Task to complete: Set down all of the entries exactly, leaving nothing out.

>>>

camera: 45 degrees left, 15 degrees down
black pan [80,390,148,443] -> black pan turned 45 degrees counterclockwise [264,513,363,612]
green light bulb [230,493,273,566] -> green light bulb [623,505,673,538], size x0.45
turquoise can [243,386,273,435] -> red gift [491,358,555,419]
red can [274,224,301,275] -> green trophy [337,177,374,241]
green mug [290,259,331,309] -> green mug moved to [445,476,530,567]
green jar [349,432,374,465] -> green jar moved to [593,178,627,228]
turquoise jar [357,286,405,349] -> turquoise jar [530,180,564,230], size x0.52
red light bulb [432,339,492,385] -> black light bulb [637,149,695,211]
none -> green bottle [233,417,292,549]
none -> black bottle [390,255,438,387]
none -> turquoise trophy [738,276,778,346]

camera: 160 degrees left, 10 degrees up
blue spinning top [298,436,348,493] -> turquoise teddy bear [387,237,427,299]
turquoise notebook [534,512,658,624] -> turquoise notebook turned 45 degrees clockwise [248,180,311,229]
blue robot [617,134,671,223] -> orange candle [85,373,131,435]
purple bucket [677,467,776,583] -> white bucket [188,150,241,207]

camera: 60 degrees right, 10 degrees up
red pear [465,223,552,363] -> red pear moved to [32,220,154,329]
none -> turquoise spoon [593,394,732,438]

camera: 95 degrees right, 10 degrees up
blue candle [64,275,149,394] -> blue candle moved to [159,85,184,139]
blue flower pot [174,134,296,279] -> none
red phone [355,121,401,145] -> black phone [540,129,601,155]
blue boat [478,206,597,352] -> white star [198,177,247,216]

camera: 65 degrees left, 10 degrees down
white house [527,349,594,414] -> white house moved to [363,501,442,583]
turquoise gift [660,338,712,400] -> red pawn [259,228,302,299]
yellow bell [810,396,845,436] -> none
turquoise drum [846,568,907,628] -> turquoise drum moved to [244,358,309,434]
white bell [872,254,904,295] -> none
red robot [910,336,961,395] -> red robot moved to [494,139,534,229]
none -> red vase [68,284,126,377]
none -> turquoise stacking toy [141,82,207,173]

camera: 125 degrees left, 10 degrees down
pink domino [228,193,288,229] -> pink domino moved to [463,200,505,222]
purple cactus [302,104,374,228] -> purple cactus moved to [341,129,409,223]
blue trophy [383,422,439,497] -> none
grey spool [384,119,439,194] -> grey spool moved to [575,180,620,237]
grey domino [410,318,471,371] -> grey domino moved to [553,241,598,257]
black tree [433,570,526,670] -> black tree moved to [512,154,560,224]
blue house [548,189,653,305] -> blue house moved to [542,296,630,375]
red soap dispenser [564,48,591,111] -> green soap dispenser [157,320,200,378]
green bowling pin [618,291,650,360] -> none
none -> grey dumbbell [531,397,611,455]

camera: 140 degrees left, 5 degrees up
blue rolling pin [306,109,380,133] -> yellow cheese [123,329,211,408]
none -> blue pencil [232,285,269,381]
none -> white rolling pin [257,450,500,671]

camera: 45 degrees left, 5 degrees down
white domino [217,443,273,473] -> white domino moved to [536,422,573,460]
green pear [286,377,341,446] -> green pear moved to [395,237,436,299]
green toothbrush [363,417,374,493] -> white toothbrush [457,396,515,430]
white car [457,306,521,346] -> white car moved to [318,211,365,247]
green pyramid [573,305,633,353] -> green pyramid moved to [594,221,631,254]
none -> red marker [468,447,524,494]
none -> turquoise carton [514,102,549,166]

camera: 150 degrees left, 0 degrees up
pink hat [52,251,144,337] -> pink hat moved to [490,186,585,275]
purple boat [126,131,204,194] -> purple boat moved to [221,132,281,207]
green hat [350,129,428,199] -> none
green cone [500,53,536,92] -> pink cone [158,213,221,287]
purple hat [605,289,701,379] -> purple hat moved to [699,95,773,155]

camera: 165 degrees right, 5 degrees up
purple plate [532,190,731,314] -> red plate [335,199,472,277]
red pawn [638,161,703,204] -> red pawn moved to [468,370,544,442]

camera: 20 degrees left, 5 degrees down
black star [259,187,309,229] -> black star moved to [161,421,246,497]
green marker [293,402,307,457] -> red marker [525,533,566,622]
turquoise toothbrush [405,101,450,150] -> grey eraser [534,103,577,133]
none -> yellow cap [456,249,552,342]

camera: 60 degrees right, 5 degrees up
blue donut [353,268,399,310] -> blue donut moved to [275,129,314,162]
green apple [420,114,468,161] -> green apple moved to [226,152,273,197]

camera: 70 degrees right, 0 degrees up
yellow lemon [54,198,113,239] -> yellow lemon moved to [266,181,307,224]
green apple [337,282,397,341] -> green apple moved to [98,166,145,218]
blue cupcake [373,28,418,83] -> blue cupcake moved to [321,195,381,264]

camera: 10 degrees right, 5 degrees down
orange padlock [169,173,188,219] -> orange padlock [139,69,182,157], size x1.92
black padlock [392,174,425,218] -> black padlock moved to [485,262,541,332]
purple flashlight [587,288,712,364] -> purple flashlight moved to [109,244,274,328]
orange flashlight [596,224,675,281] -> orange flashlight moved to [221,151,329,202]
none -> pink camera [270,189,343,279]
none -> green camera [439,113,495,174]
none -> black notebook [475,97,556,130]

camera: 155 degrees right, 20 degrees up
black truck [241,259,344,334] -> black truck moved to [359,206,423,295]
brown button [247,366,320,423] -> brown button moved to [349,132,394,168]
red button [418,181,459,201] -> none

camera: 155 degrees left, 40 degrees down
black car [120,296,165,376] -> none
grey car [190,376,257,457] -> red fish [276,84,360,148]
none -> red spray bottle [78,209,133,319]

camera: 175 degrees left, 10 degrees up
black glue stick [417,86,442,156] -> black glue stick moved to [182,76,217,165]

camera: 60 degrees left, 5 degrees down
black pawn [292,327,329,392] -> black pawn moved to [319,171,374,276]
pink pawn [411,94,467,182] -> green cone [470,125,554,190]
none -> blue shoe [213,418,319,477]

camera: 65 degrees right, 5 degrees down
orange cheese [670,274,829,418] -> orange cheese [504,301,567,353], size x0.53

<<<

Response:
camera: 45 degrees left, 15 degrees down
black pan [80,390,148,443] -> black pan turned 45 degrees counterclockwise [264,513,363,612]
green light bulb [230,493,273,566] -> green light bulb [623,505,673,538], size x0.45
turquoise can [243,386,273,435] -> red gift [491,358,555,419]
red can [274,224,301,275] -> green trophy [337,177,374,241]
green mug [290,259,331,309] -> green mug moved to [445,476,530,567]
green jar [349,432,374,465] -> green jar moved to [593,178,627,228]
turquoise jar [357,286,405,349] -> turquoise jar [530,180,564,230], size x0.52
red light bulb [432,339,492,385] -> black light bulb [637,149,695,211]
none -> green bottle [233,417,292,549]
none -> black bottle [390,255,438,387]
none -> turquoise trophy [738,276,778,346]

camera: 160 degrees left, 10 degrees up
blue spinning top [298,436,348,493] -> turquoise teddy bear [387,237,427,299]
turquoise notebook [534,512,658,624] -> turquoise notebook turned 45 degrees clockwise [248,180,311,229]
blue robot [617,134,671,223] -> orange candle [85,373,131,435]
purple bucket [677,467,776,583] -> white bucket [188,150,241,207]

camera: 60 degrees right, 10 degrees up
red pear [465,223,552,363] -> red pear moved to [32,220,154,329]
none -> turquoise spoon [593,394,732,438]

camera: 95 degrees right, 10 degrees up
blue candle [64,275,149,394] -> blue candle moved to [159,85,184,139]
blue flower pot [174,134,296,279] -> none
red phone [355,121,401,145] -> black phone [540,129,601,155]
blue boat [478,206,597,352] -> white star [198,177,247,216]

camera: 65 degrees left, 10 degrees down
white house [527,349,594,414] -> white house moved to [363,501,442,583]
turquoise gift [660,338,712,400] -> red pawn [259,228,302,299]
yellow bell [810,396,845,436] -> none
turquoise drum [846,568,907,628] -> turquoise drum moved to [244,358,309,434]
white bell [872,254,904,295] -> none
red robot [910,336,961,395] -> red robot moved to [494,139,534,229]
none -> red vase [68,284,126,377]
none -> turquoise stacking toy [141,82,207,173]

camera: 125 degrees left, 10 degrees down
pink domino [228,193,288,229] -> pink domino moved to [463,200,505,222]
purple cactus [302,104,374,228] -> purple cactus moved to [341,129,409,223]
blue trophy [383,422,439,497] -> none
grey spool [384,119,439,194] -> grey spool moved to [575,180,620,237]
grey domino [410,318,471,371] -> grey domino moved to [553,241,598,257]
black tree [433,570,526,670] -> black tree moved to [512,154,560,224]
blue house [548,189,653,305] -> blue house moved to [542,296,630,375]
red soap dispenser [564,48,591,111] -> green soap dispenser [157,320,200,378]
green bowling pin [618,291,650,360] -> none
none -> grey dumbbell [531,397,611,455]

camera: 140 degrees left, 5 degrees up
blue rolling pin [306,109,380,133] -> yellow cheese [123,329,211,408]
none -> blue pencil [232,285,269,381]
none -> white rolling pin [257,450,500,671]

camera: 45 degrees left, 5 degrees down
white domino [217,443,273,473] -> white domino moved to [536,422,573,460]
green pear [286,377,341,446] -> green pear moved to [395,237,436,299]
green toothbrush [363,417,374,493] -> white toothbrush [457,396,515,430]
white car [457,306,521,346] -> white car moved to [318,211,365,247]
green pyramid [573,305,633,353] -> green pyramid moved to [594,221,631,254]
none -> red marker [468,447,524,494]
none -> turquoise carton [514,102,549,166]

camera: 150 degrees left, 0 degrees up
pink hat [52,251,144,337] -> pink hat moved to [490,186,585,275]
purple boat [126,131,204,194] -> purple boat moved to [221,132,281,207]
green hat [350,129,428,199] -> none
green cone [500,53,536,92] -> pink cone [158,213,221,287]
purple hat [605,289,701,379] -> purple hat moved to [699,95,773,155]

camera: 165 degrees right, 5 degrees up
purple plate [532,190,731,314] -> red plate [335,199,472,277]
red pawn [638,161,703,204] -> red pawn moved to [468,370,544,442]

camera: 20 degrees left, 5 degrees down
black star [259,187,309,229] -> black star moved to [161,421,246,497]
green marker [293,402,307,457] -> red marker [525,533,566,622]
turquoise toothbrush [405,101,450,150] -> grey eraser [534,103,577,133]
none -> yellow cap [456,249,552,342]

camera: 60 degrees right, 5 degrees up
blue donut [353,268,399,310] -> blue donut moved to [275,129,314,162]
green apple [420,114,468,161] -> green apple moved to [226,152,273,197]

camera: 70 degrees right, 0 degrees up
yellow lemon [54,198,113,239] -> yellow lemon moved to [266,181,307,224]
green apple [337,282,397,341] -> green apple moved to [98,166,145,218]
blue cupcake [373,28,418,83] -> blue cupcake moved to [321,195,381,264]

camera: 10 degrees right, 5 degrees down
orange padlock [169,173,188,219] -> orange padlock [139,69,182,157], size x1.92
black padlock [392,174,425,218] -> black padlock moved to [485,262,541,332]
purple flashlight [587,288,712,364] -> purple flashlight moved to [109,244,274,328]
orange flashlight [596,224,675,281] -> orange flashlight moved to [221,151,329,202]
none -> pink camera [270,189,343,279]
none -> green camera [439,113,495,174]
none -> black notebook [475,97,556,130]

camera: 155 degrees right, 20 degrees up
black truck [241,259,344,334] -> black truck moved to [359,206,423,295]
brown button [247,366,320,423] -> brown button moved to [349,132,394,168]
red button [418,181,459,201] -> none

camera: 155 degrees left, 40 degrees down
black car [120,296,165,376] -> none
grey car [190,376,257,457] -> red fish [276,84,360,148]
none -> red spray bottle [78,209,133,319]

camera: 175 degrees left, 10 degrees up
black glue stick [417,86,442,156] -> black glue stick moved to [182,76,217,165]

camera: 60 degrees left, 5 degrees down
black pawn [292,327,329,392] -> black pawn moved to [319,171,374,276]
pink pawn [411,94,467,182] -> green cone [470,125,554,190]
none -> blue shoe [213,418,319,477]

camera: 65 degrees right, 5 degrees down
orange cheese [670,274,829,418] -> orange cheese [504,301,567,353], size x0.53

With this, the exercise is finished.